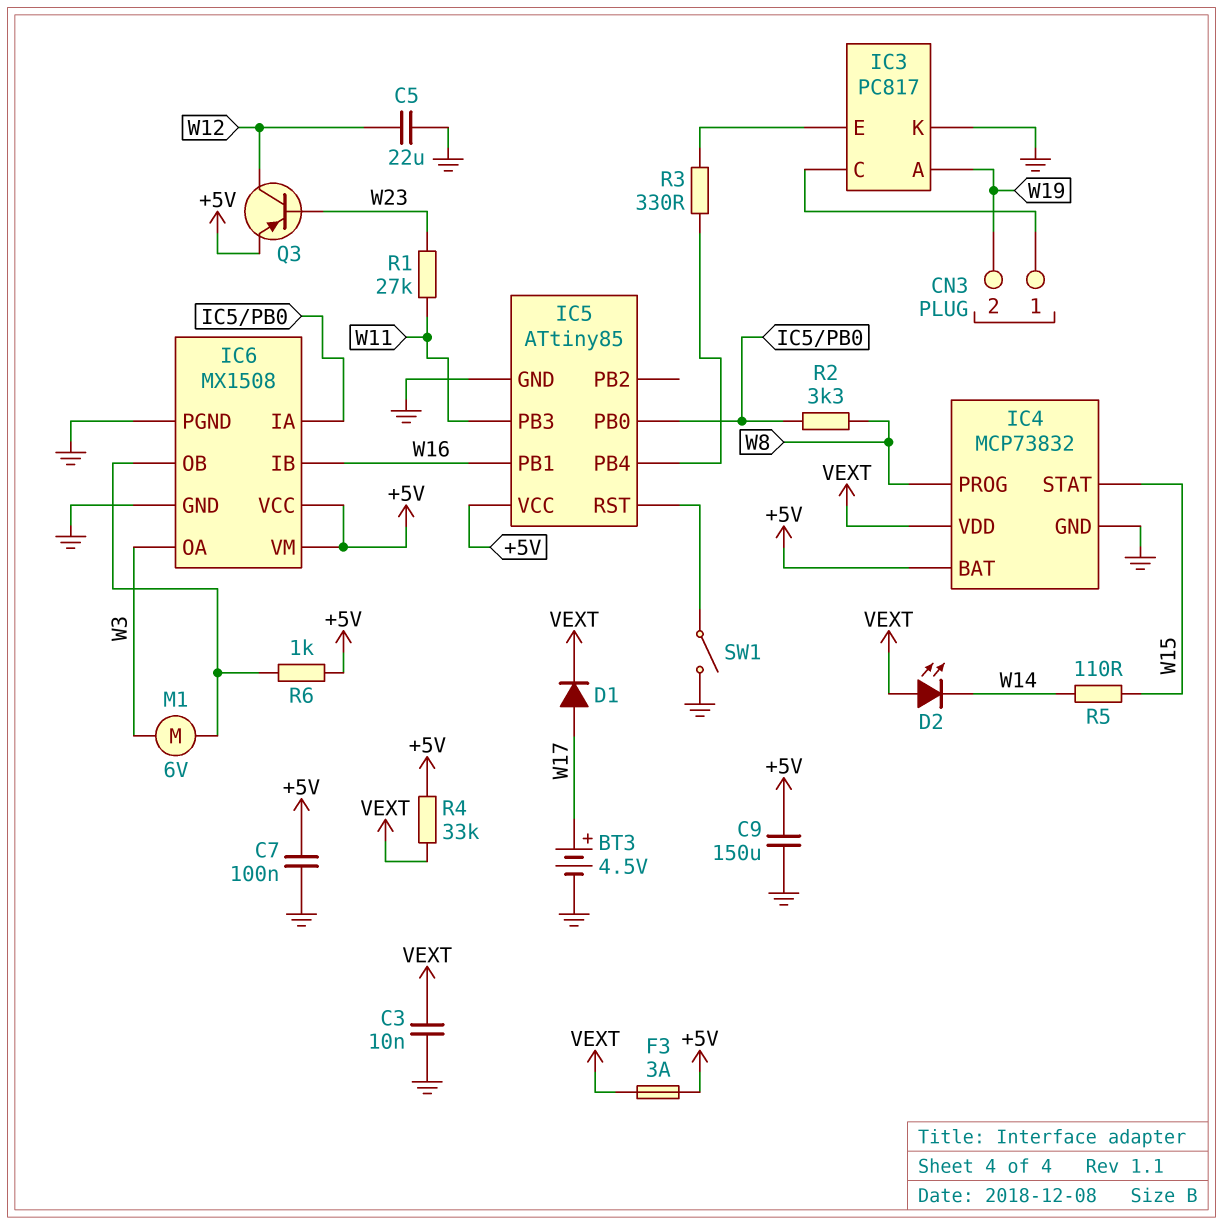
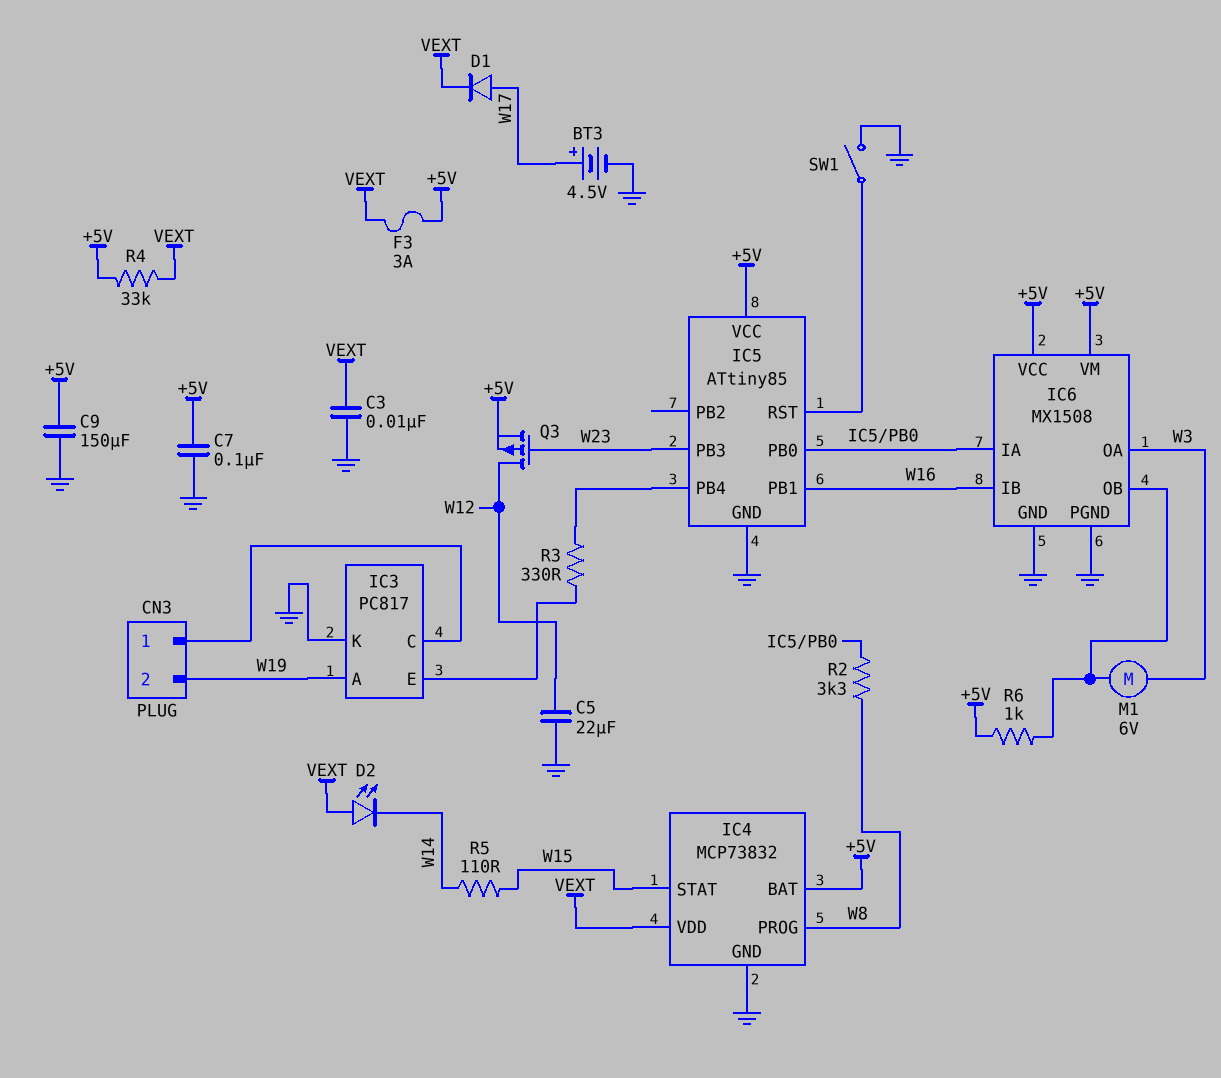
IC5 pin PB3: W11 -> W23
Q3: PNP (B W23, C W12, E +5V) -> PMOS (G W23, D W12, S +5V)
R1: 27k (W11, W23) -> none

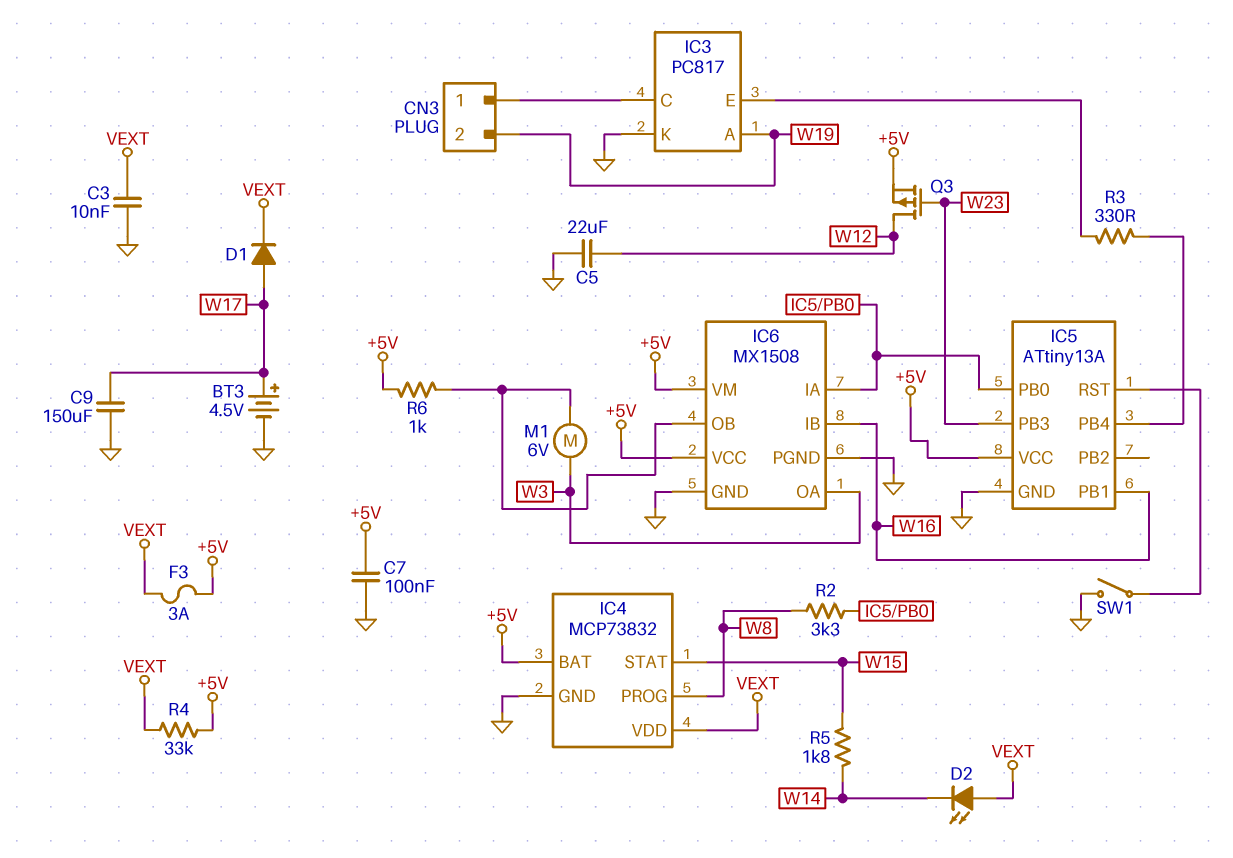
C9: 150uF (+5V, GND) -> 150uF (GND, W17)
IC5: ATtiny85 -> ATtiny13A
R5: 110 (W14, W15) -> 1.8k (W14, W15)

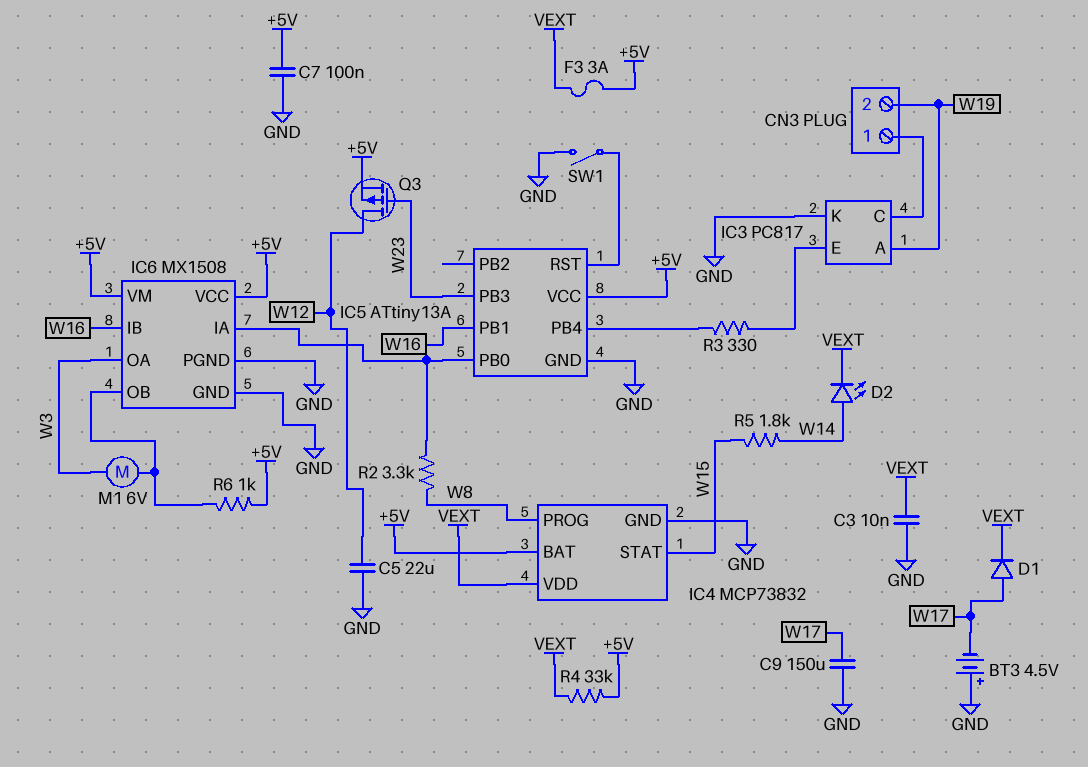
BT3: 4.5V (plus W17, minus GND) -> 4.5V (plus GND, minus W17)
D2: LED (A VEXT, K W14) -> LED (A W14, K VEXT)

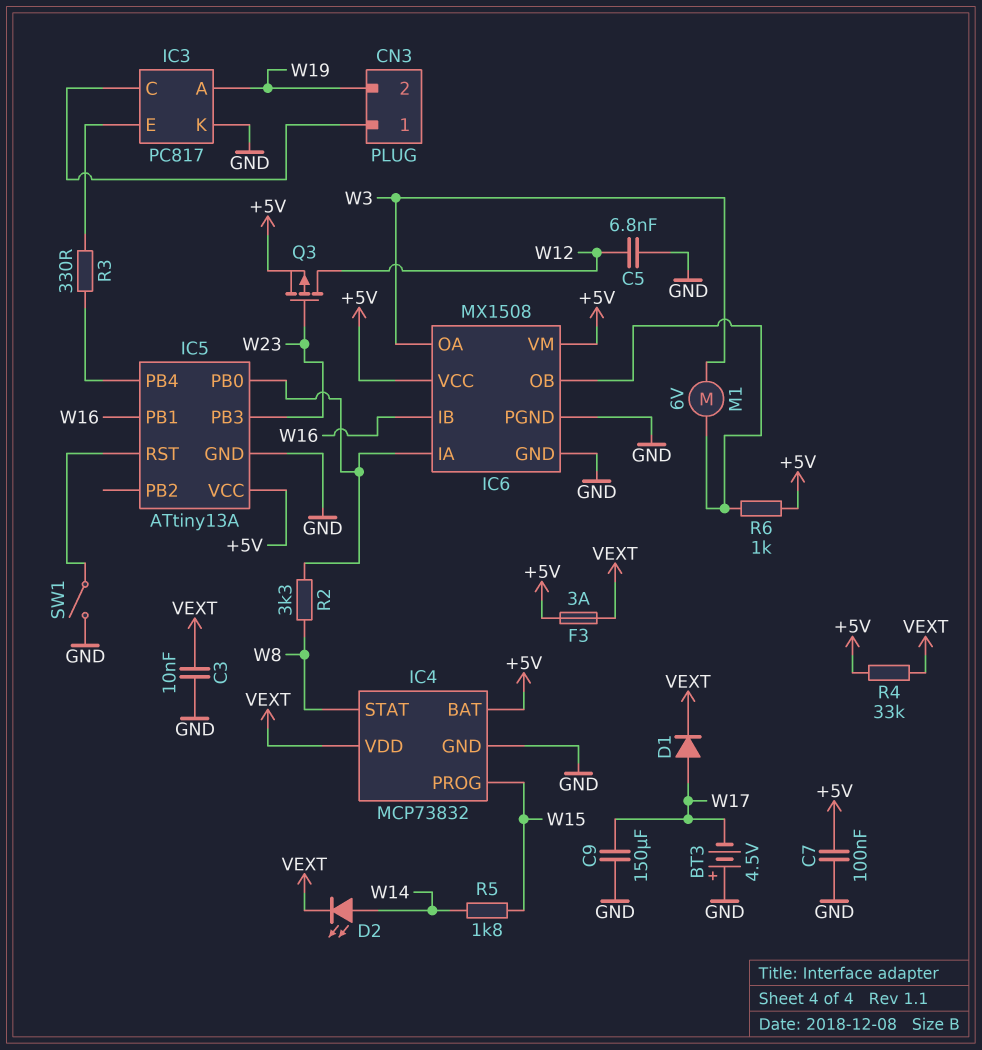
C5: 22uF (GND, W12) -> 6.8nF (GND, W12)
IC4 pin PROG: W8 -> W15
IC4 pin STAT: W15 -> W8

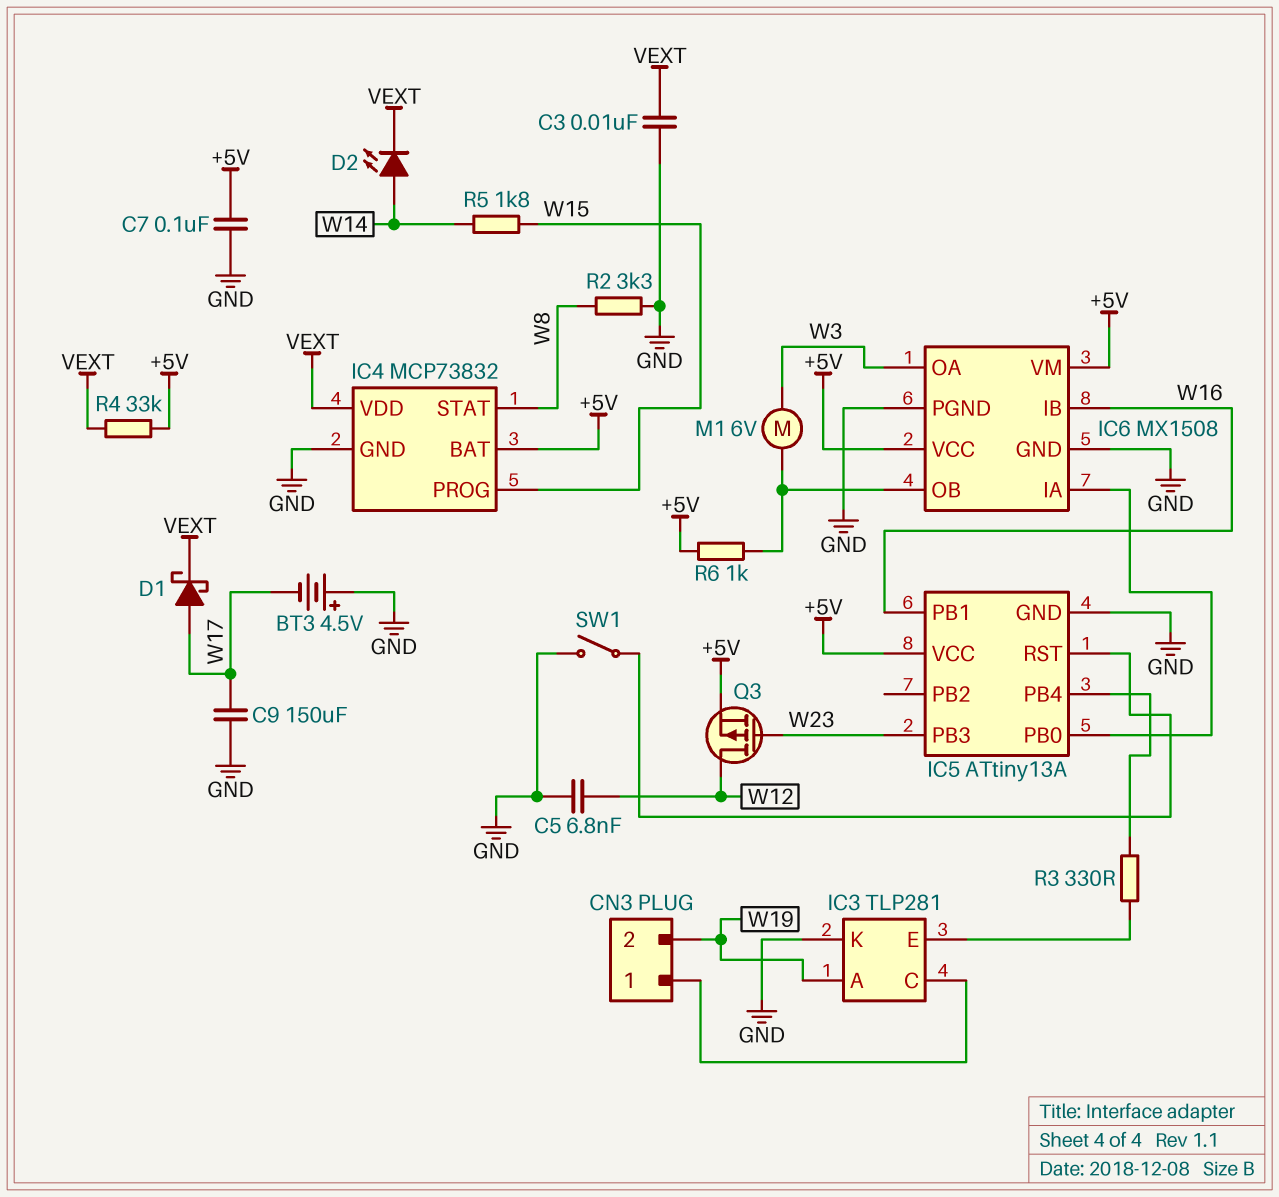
D1: diode (A W17, K VEXT) -> schottky (A W17, K VEXT)
F3: 3A (+5V, VEXT) -> none
IC3: PC817 -> TLP281
R2: 3.3k (IC5/PB0, W8) -> 3.3k (GND, W8)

WHAT IS REQUIRED
Using the data above, print every line exactly, omitting pictures.

RESULT OF THIS TASK
IC5 pin PB3: W11 -> W23
Q3: PNP (B W23, C W12, E +5V) -> PMOS (G W23, D W12, S +5V)
R1: 27k (W11, W23) -> none

C9: 150uF (+5V, GND) -> 150uF (GND, W17)
IC5: ATtiny85 -> ATtiny13A
R5: 110 (W14, W15) -> 1.8k (W14, W15)

BT3: 4.5V (plus W17, minus GND) -> 4.5V (plus GND, minus W17)
D2: LED (A VEXT, K W14) -> LED (A W14, K VEXT)

C5: 22uF (GND, W12) -> 6.8nF (GND, W12)
IC4 pin PROG: W8 -> W15
IC4 pin STAT: W15 -> W8

D1: diode (A W17, K VEXT) -> schottky (A W17, K VEXT)
F3: 3A (+5V, VEXT) -> none
IC3: PC817 -> TLP281
R2: 3.3k (IC5/PB0, W8) -> 3.3k (GND, W8)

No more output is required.